Everything from the line containing "C101: 4.7uF (plus" to the end of the data must be duplicated word for word, and nothing else may appear.

---------- Data records

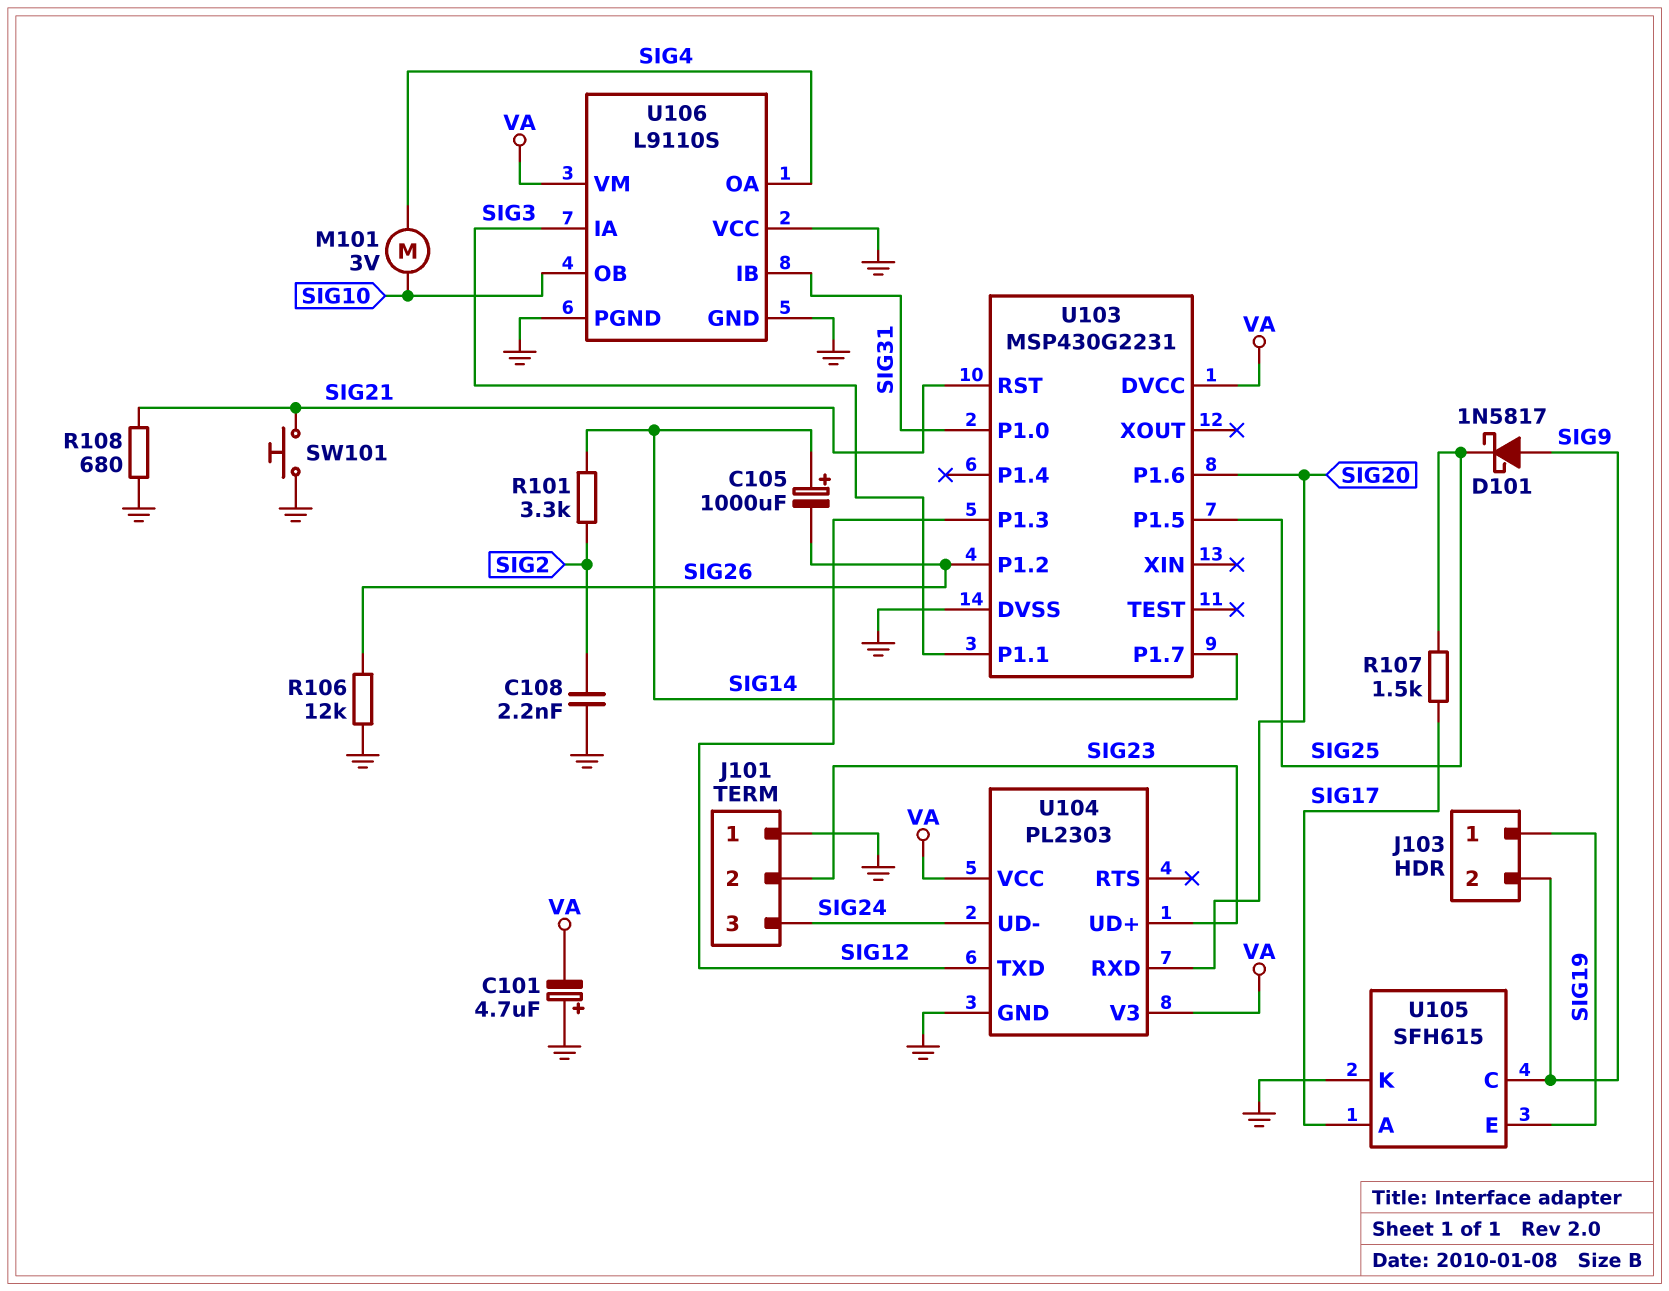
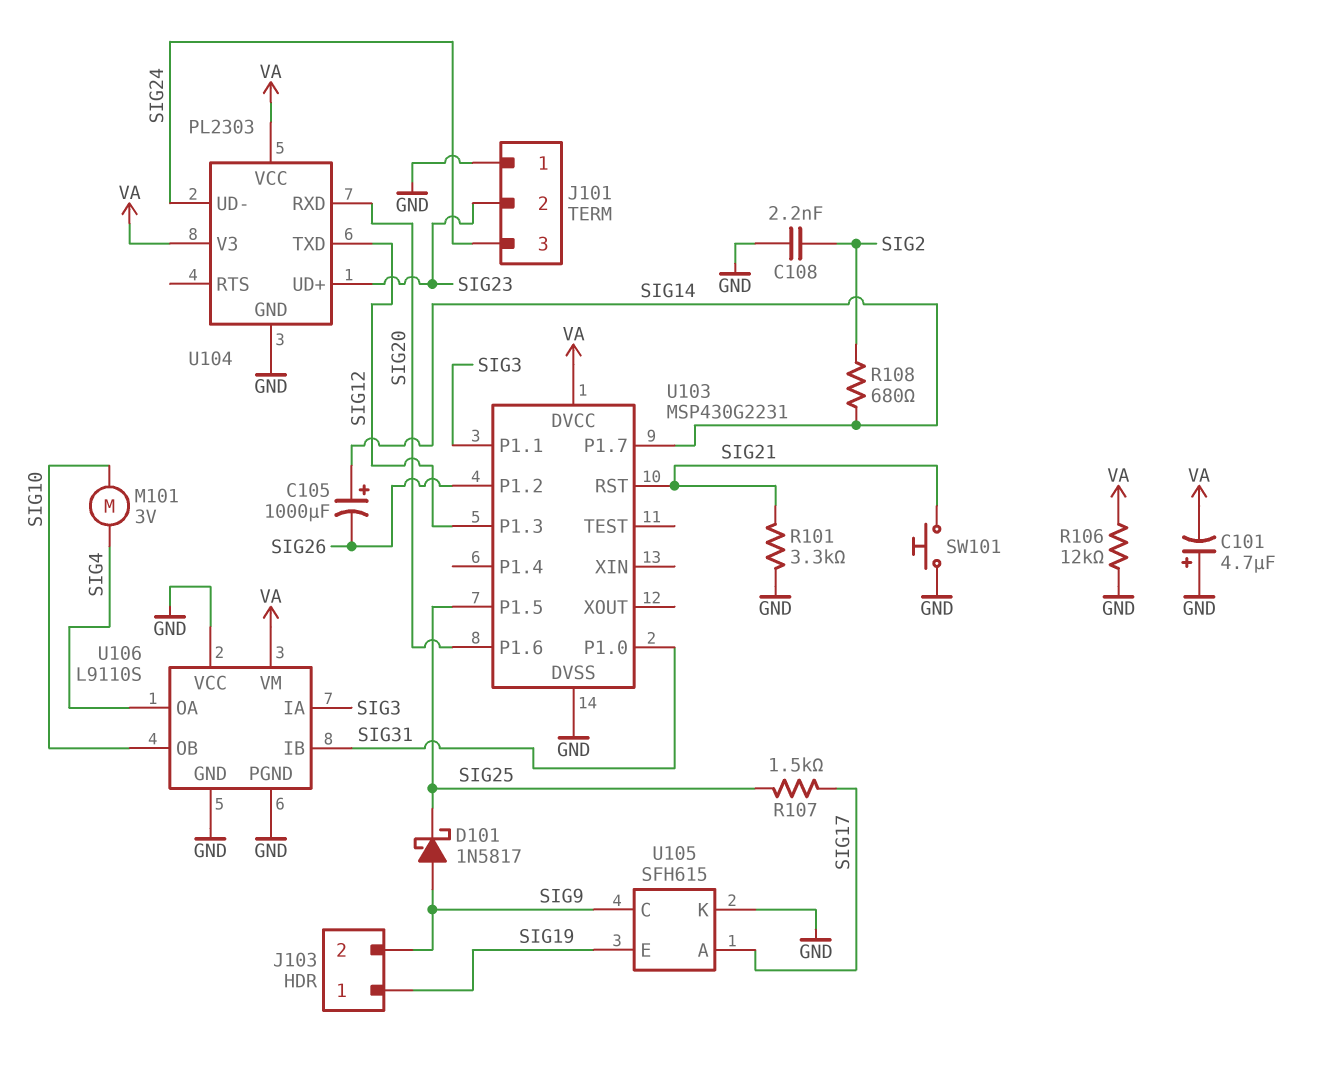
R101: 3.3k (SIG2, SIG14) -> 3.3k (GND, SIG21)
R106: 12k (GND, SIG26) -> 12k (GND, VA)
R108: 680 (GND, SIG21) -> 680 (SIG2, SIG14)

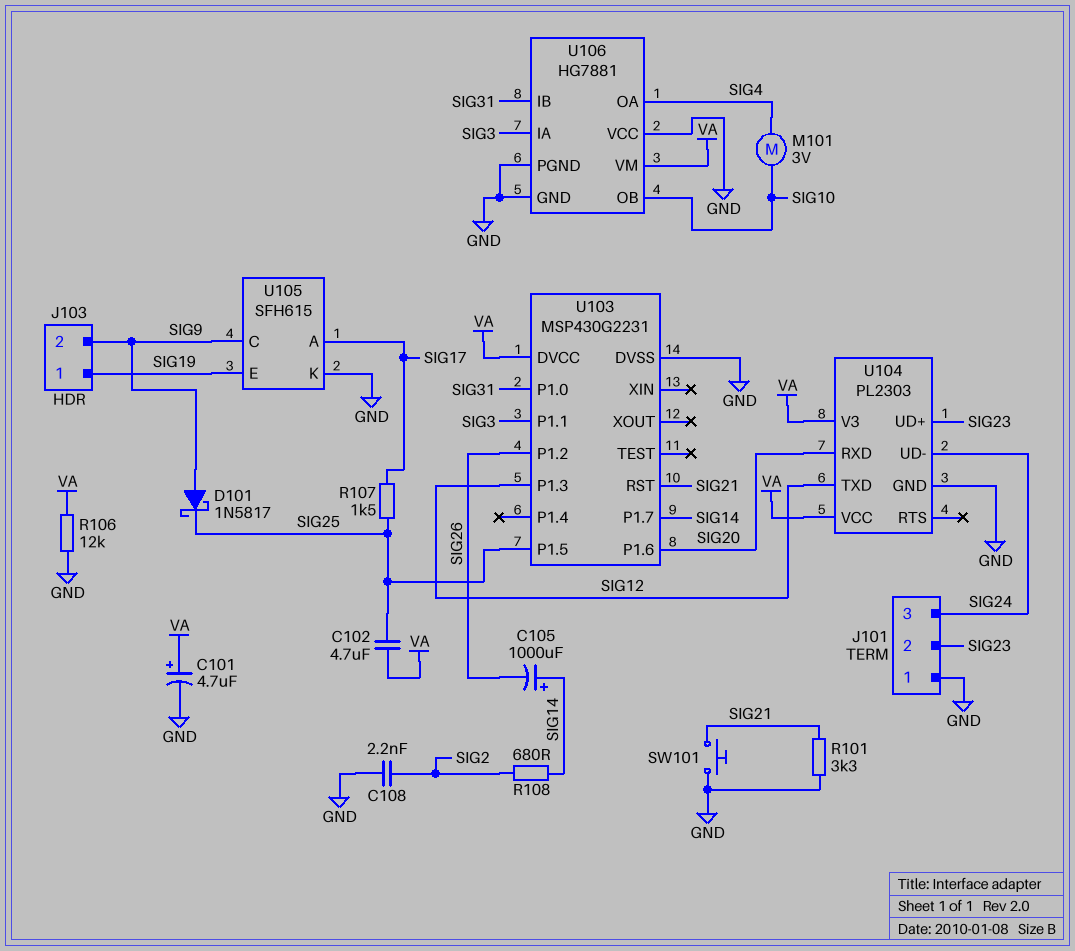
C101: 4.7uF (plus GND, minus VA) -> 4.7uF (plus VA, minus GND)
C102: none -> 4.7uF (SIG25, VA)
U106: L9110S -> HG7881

--------------------

Solution
C101: 4.7uF (plus GND, minus VA) -> 4.7uF (plus VA, minus GND)
C102: none -> 4.7uF (SIG25, VA)
U106: L9110S -> HG7881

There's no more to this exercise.